## WHAT THIS TASK INVOLVES:
Using the data that follows, give again word for word the lines between the one holding "LUX: BH1750 -> TSL2561" and the one holding "TFT1 pin DC: D23 -> D5", inclusive. Omit the pictures.

## RECORDS TO USE:

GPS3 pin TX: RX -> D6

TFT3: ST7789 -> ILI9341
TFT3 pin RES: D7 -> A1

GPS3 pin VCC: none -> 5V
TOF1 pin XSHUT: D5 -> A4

...

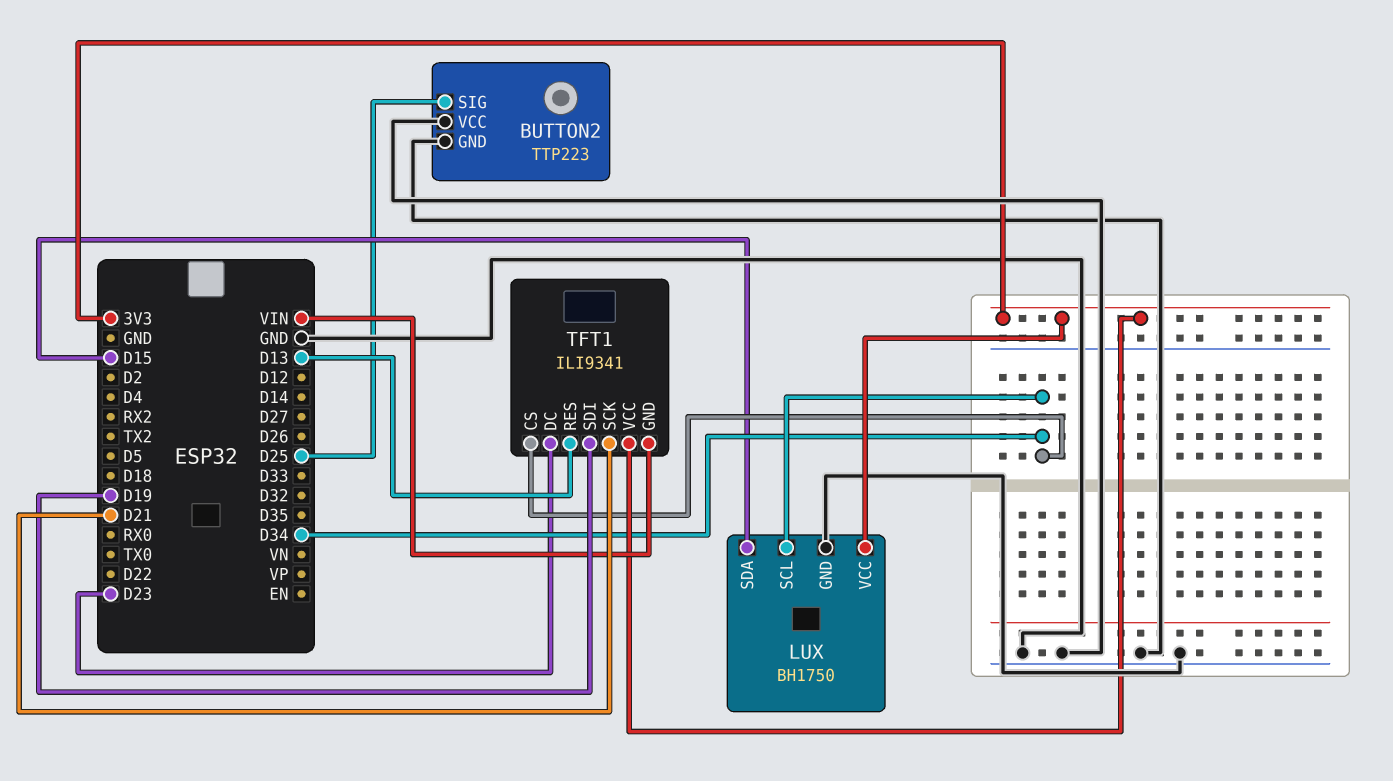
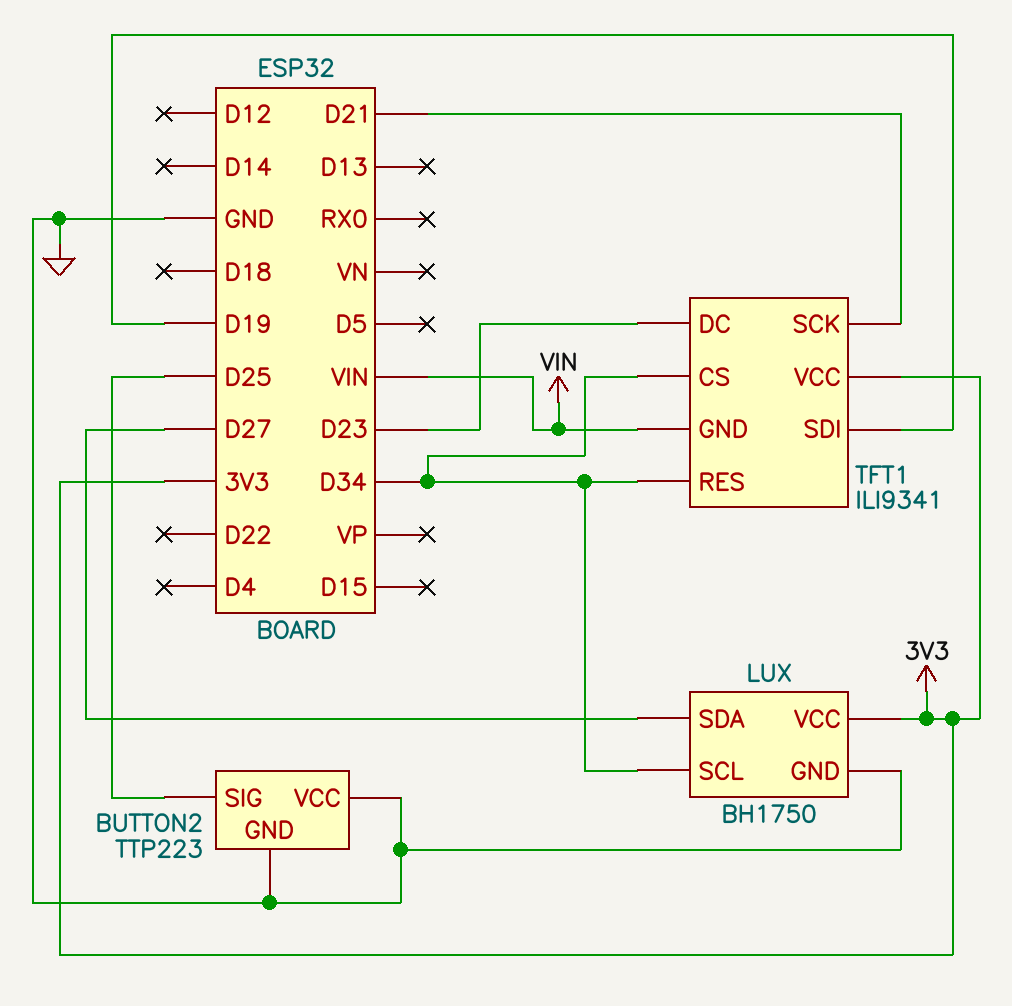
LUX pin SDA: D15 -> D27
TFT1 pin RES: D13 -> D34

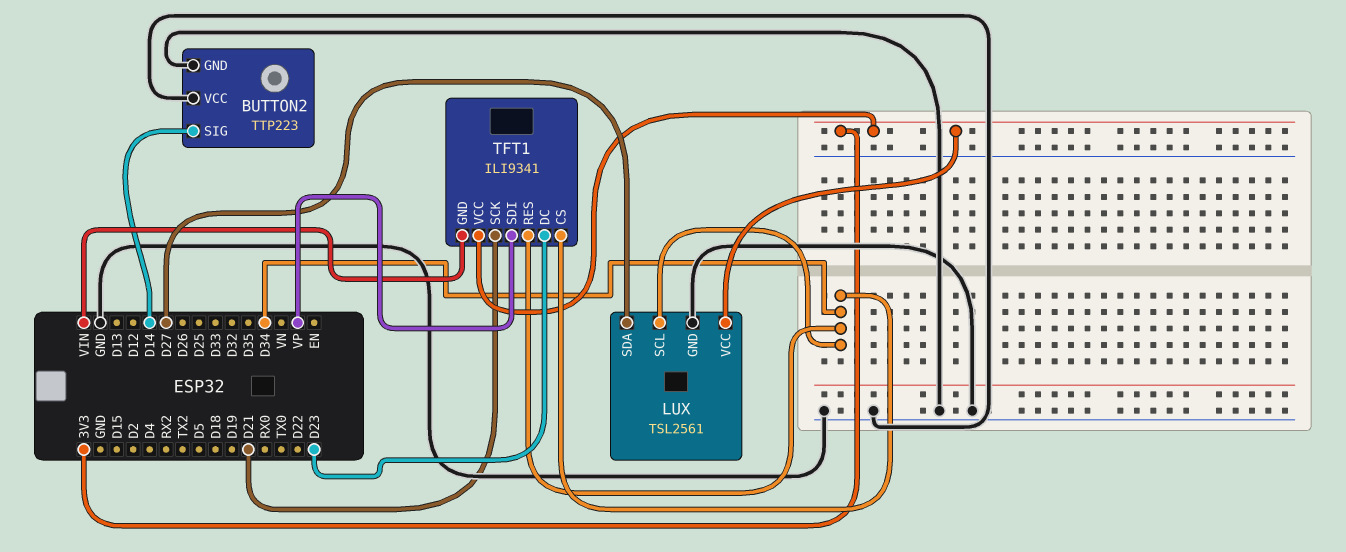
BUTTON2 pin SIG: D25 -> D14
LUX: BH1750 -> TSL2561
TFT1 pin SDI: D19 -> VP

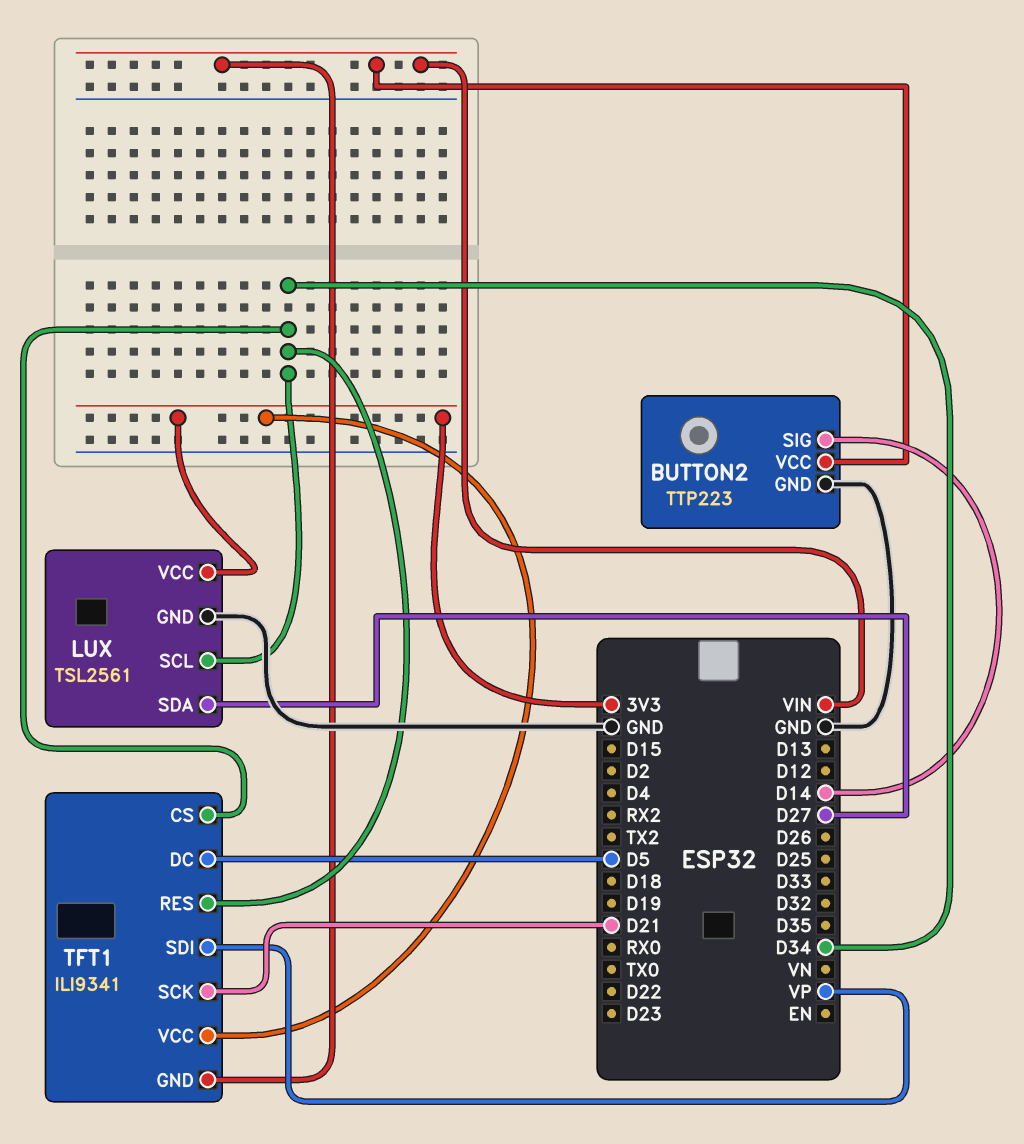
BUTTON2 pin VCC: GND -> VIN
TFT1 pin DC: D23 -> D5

## RESULT OF THIS TASK:
LUX: BH1750 -> TSL2561
TFT1 pin SDI: D19 -> VP

BUTTON2 pin VCC: GND -> VIN
TFT1 pin DC: D23 -> D5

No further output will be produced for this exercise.